Among the entries below, find the line with "(236, 204) = (326, 74): none -> purple hat", then quote it and each following line up to and including the line with "(907, 439) = (439, 460): orange", and nothing else.

· · · · · · ·

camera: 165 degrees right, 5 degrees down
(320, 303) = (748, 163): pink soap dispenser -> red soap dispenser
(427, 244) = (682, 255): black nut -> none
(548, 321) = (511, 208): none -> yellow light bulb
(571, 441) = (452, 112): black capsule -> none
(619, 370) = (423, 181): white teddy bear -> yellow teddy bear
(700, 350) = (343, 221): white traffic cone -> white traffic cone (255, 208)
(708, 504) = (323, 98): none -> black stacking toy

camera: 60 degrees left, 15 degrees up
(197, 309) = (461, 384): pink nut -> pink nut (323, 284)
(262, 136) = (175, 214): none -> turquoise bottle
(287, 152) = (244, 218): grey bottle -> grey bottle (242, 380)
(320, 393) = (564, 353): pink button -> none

· · · · · · ·

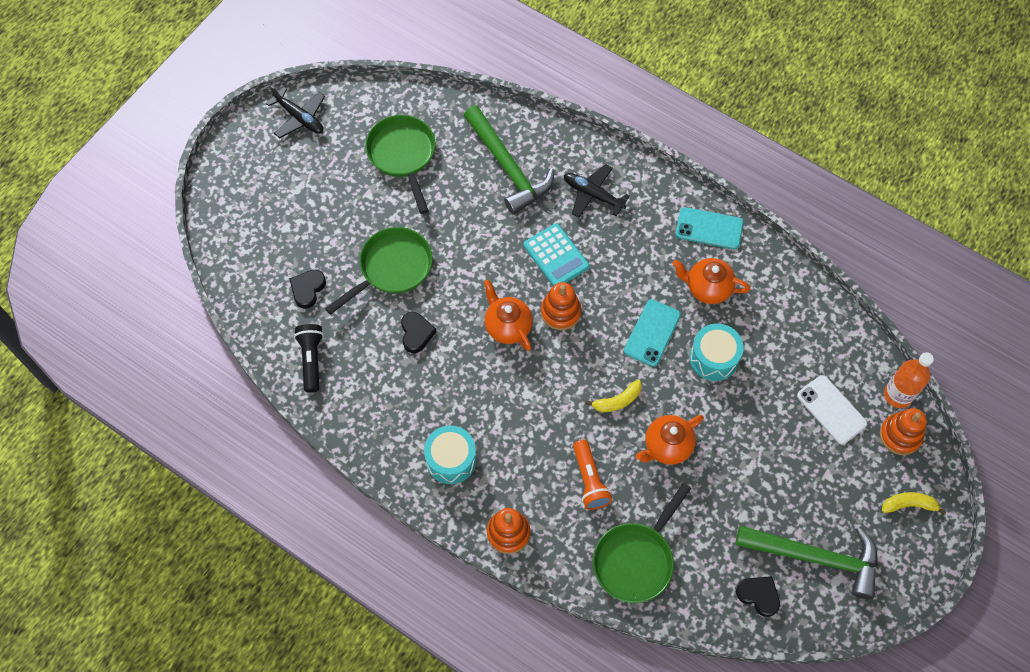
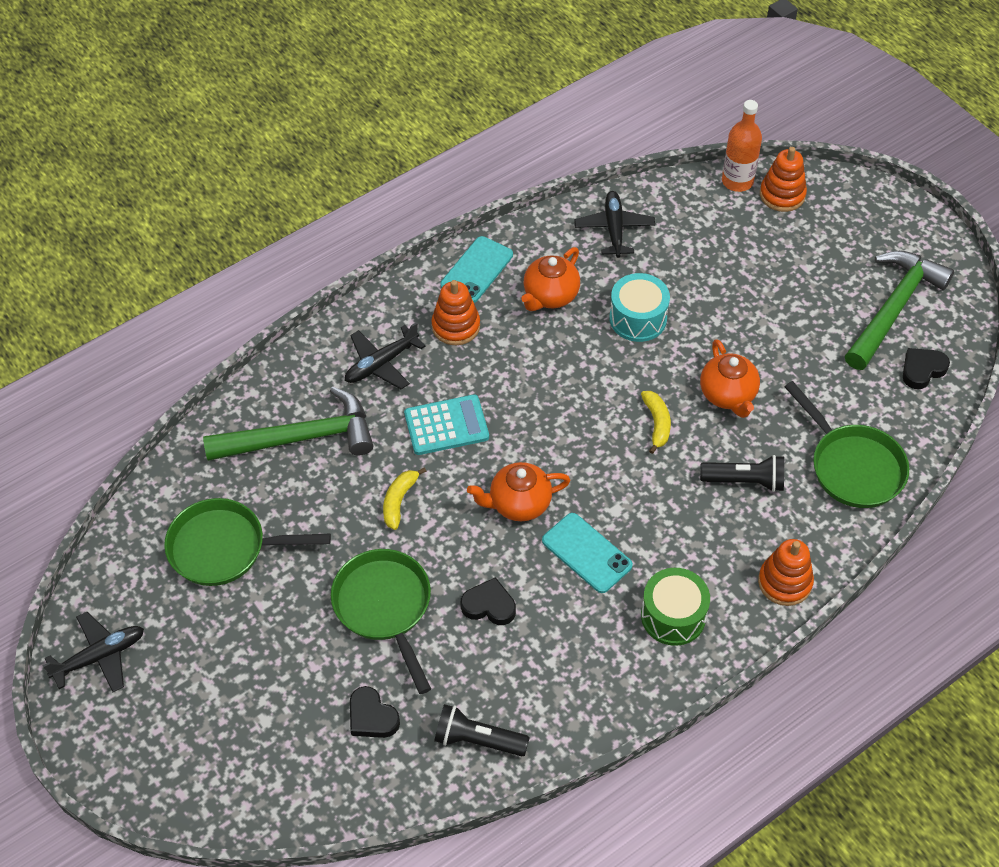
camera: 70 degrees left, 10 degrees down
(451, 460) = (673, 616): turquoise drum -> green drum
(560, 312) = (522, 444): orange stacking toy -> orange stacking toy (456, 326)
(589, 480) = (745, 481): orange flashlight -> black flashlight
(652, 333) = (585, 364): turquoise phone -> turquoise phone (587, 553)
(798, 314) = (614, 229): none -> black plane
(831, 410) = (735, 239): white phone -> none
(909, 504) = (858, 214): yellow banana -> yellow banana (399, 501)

· · · · · · ·

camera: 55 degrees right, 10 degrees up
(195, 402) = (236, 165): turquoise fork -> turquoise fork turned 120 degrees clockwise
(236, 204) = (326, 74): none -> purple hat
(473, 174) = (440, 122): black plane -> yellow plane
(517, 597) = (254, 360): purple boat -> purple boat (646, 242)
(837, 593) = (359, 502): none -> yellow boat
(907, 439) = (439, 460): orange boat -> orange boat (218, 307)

· · · · · · ·

◆ TASK RESULT
(236, 204) = (326, 74): none -> purple hat
(473, 174) = (440, 122): black plane -> yellow plane
(517, 597) = (254, 360): purple boat -> purple boat (646, 242)
(837, 593) = (359, 502): none -> yellow boat
(907, 439) = (439, 460): orange boat -> orange boat (218, 307)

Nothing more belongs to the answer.